## Stated problem:
Pull every line from the records below into your answer, copying each one character for character and omitting the pictures.

## Working data:
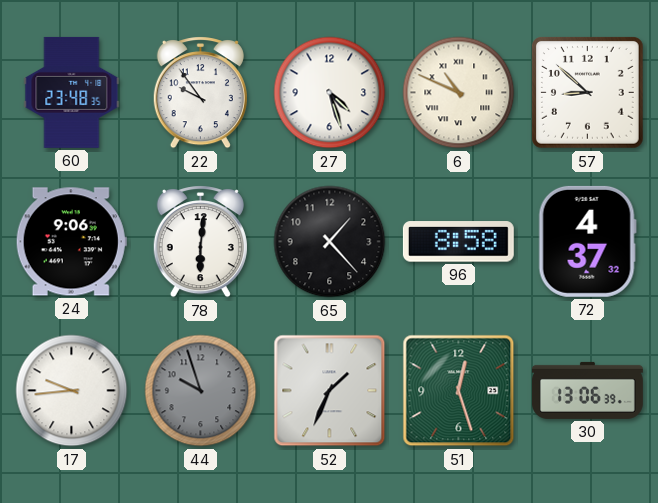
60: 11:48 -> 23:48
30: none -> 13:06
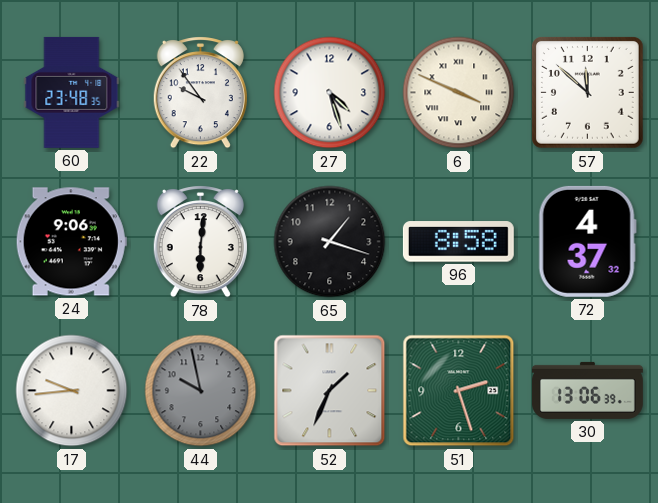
6: 10:49 -> 3:49
57: 8:52 -> 11:52
65: 1:23 -> 1:18
44: 9:57 -> 9:58
51: 12:27 -> 2:27
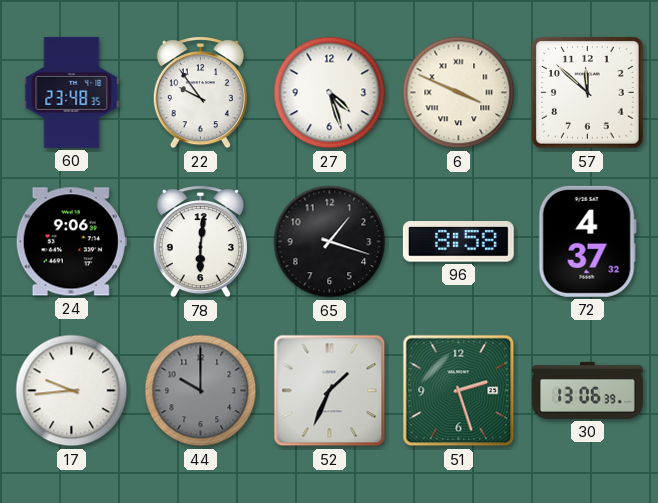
44: 9:58 -> 10:00
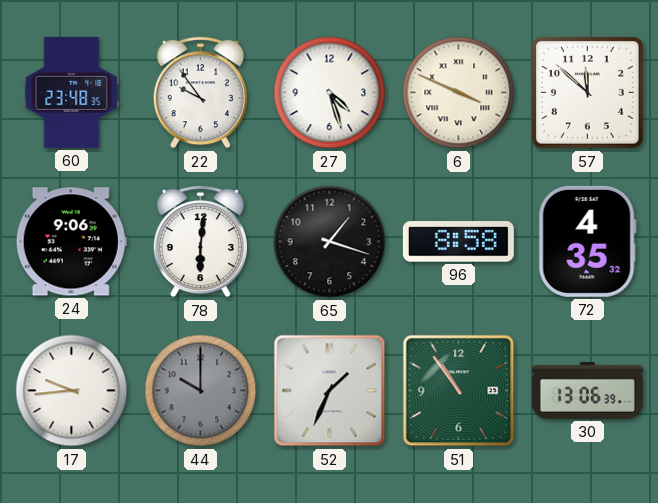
72: 4:37 -> 4:35
51: 2:27 -> 10:54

## Complete answer:
60: 11:48 -> 23:48
30: none -> 13:06
6: 10:49 -> 3:49
57: 8:52 -> 11:52
65: 1:23 -> 1:18
44: 9:57 -> 9:58
51: 12:27 -> 2:27
44: 9:58 -> 10:00
72: 4:37 -> 4:35
51: 2:27 -> 10:54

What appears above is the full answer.